**Exercise prompt**
All of the data that follows should be output again without any alteration.

§ §

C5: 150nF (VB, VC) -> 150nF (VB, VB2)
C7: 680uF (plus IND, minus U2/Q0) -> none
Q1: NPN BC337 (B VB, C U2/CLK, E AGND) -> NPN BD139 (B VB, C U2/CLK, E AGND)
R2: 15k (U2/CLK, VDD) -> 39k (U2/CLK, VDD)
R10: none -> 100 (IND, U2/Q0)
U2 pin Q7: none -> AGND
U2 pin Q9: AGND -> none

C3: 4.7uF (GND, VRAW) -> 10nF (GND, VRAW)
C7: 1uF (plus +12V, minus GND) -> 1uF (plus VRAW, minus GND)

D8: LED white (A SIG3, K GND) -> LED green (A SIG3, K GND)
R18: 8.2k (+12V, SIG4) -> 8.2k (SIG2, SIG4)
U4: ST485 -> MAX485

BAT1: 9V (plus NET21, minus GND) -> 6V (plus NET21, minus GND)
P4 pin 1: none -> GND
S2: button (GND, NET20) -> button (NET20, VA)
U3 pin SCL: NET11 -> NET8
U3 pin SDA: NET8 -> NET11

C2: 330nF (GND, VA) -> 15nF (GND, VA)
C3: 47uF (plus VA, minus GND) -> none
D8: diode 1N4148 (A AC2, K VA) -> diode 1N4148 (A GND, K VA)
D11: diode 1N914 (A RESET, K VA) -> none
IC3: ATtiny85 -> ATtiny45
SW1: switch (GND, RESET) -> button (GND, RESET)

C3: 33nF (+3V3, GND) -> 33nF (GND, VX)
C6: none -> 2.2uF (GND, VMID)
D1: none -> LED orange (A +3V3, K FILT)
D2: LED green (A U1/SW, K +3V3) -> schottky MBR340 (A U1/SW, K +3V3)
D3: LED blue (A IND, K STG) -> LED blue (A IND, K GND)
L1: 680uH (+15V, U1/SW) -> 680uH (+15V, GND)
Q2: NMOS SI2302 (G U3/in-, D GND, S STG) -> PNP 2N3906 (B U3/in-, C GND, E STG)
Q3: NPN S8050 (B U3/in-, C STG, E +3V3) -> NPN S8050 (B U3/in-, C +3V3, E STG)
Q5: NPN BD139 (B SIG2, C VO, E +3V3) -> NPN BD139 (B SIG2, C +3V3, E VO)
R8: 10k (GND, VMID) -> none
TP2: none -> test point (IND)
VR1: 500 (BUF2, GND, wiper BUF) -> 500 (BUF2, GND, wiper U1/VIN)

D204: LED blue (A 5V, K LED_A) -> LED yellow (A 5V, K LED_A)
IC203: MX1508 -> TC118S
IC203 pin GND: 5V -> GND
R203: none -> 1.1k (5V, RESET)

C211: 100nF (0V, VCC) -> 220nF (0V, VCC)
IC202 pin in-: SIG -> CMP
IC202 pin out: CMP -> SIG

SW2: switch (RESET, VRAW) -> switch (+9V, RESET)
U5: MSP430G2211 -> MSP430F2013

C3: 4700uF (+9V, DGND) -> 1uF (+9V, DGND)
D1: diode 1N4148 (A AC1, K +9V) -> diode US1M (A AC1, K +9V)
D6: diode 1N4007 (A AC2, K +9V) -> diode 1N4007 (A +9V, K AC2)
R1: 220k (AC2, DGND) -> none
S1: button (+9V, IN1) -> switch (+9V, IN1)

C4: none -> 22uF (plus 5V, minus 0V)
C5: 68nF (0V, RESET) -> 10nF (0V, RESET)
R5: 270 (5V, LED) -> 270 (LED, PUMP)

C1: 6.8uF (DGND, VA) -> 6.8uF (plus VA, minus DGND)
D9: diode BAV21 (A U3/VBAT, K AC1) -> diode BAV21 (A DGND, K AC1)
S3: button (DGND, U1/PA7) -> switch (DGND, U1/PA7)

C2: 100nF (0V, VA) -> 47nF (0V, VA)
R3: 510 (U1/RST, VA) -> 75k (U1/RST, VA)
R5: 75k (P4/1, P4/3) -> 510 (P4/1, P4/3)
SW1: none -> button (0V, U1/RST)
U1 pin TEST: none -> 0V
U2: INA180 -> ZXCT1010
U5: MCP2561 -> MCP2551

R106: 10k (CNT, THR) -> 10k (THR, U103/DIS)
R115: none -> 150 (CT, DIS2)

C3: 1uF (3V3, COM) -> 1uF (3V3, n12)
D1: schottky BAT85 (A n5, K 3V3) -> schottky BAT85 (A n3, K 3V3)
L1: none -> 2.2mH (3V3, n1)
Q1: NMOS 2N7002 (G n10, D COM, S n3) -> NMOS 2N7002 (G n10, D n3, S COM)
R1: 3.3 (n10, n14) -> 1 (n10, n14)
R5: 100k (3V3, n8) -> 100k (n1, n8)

§ §

**Solution for this problem**
C5: 150nF (VB, VC) -> 150nF (VB, VB2)
C7: 680uF (plus IND, minus U2/Q0) -> none
Q1: NPN BC337 (B VB, C U2/CLK, E AGND) -> NPN BD139 (B VB, C U2/CLK, E AGND)
R2: 15k (U2/CLK, VDD) -> 39k (U2/CLK, VDD)
R10: none -> 100 (IND, U2/Q0)
U2 pin Q7: none -> AGND
U2 pin Q9: AGND -> none

C3: 4.7uF (GND, VRAW) -> 10nF (GND, VRAW)
C7: 1uF (plus +12V, minus GND) -> 1uF (plus VRAW, minus GND)

D8: LED white (A SIG3, K GND) -> LED green (A SIG3, K GND)
R18: 8.2k (+12V, SIG4) -> 8.2k (SIG2, SIG4)
U4: ST485 -> MAX485

BAT1: 9V (plus NET21, minus GND) -> 6V (plus NET21, minus GND)
P4 pin 1: none -> GND
S2: button (GND, NET20) -> button (NET20, VA)
U3 pin SCL: NET11 -> NET8
U3 pin SDA: NET8 -> NET11

C2: 330nF (GND, VA) -> 15nF (GND, VA)
C3: 47uF (plus VA, minus GND) -> none
D8: diode 1N4148 (A AC2, K VA) -> diode 1N4148 (A GND, K VA)
D11: diode 1N914 (A RESET, K VA) -> none
IC3: ATtiny85 -> ATtiny45
SW1: switch (GND, RESET) -> button (GND, RESET)

C3: 33nF (+3V3, GND) -> 33nF (GND, VX)
C6: none -> 2.2uF (GND, VMID)
D1: none -> LED orange (A +3V3, K FILT)
D2: LED green (A U1/SW, K +3V3) -> schottky MBR340 (A U1/SW, K +3V3)
D3: LED blue (A IND, K STG) -> LED blue (A IND, K GND)
L1: 680uH (+15V, U1/SW) -> 680uH (+15V, GND)
Q2: NMOS SI2302 (G U3/in-, D GND, S STG) -> PNP 2N3906 (B U3/in-, C GND, E STG)
Q3: NPN S8050 (B U3/in-, C STG, E +3V3) -> NPN S8050 (B U3/in-, C +3V3, E STG)
Q5: NPN BD139 (B SIG2, C VO, E +3V3) -> NPN BD139 (B SIG2, C +3V3, E VO)
R8: 10k (GND, VMID) -> none
TP2: none -> test point (IND)
VR1: 500 (BUF2, GND, wiper BUF) -> 500 (BUF2, GND, wiper U1/VIN)

D204: LED blue (A 5V, K LED_A) -> LED yellow (A 5V, K LED_A)
IC203: MX1508 -> TC118S
IC203 pin GND: 5V -> GND
R203: none -> 1.1k (5V, RESET)

C211: 100nF (0V, VCC) -> 220nF (0V, VCC)
IC202 pin in-: SIG -> CMP
IC202 pin out: CMP -> SIG

SW2: switch (RESET, VRAW) -> switch (+9V, RESET)
U5: MSP430G2211 -> MSP430F2013

C3: 4700uF (+9V, DGND) -> 1uF (+9V, DGND)
D1: diode 1N4148 (A AC1, K +9V) -> diode US1M (A AC1, K +9V)
D6: diode 1N4007 (A AC2, K +9V) -> diode 1N4007 (A +9V, K AC2)
R1: 220k (AC2, DGND) -> none
S1: button (+9V, IN1) -> switch (+9V, IN1)

C4: none -> 22uF (plus 5V, minus 0V)
C5: 68nF (0V, RESET) -> 10nF (0V, RESET)
R5: 270 (5V, LED) -> 270 (LED, PUMP)

C1: 6.8uF (DGND, VA) -> 6.8uF (plus VA, minus DGND)
D9: diode BAV21 (A U3/VBAT, K AC1) -> diode BAV21 (A DGND, K AC1)
S3: button (DGND, U1/PA7) -> switch (DGND, U1/PA7)

C2: 100nF (0V, VA) -> 47nF (0V, VA)
R3: 510 (U1/RST, VA) -> 75k (U1/RST, VA)
R5: 75k (P4/1, P4/3) -> 510 (P4/1, P4/3)
SW1: none -> button (0V, U1/RST)
U1 pin TEST: none -> 0V
U2: INA180 -> ZXCT1010
U5: MCP2561 -> MCP2551

R106: 10k (CNT, THR) -> 10k (THR, U103/DIS)
R115: none -> 150 (CT, DIS2)

C3: 1uF (3V3, COM) -> 1uF (3V3, n12)
D1: schottky BAT85 (A n5, K 3V3) -> schottky BAT85 (A n3, K 3V3)
L1: none -> 2.2mH (3V3, n1)
Q1: NMOS 2N7002 (G n10, D COM, S n3) -> NMOS 2N7002 (G n10, D n3, S COM)
R1: 3.3 (n10, n14) -> 1 (n10, n14)
R5: 100k (3V3, n8) -> 100k (n1, n8)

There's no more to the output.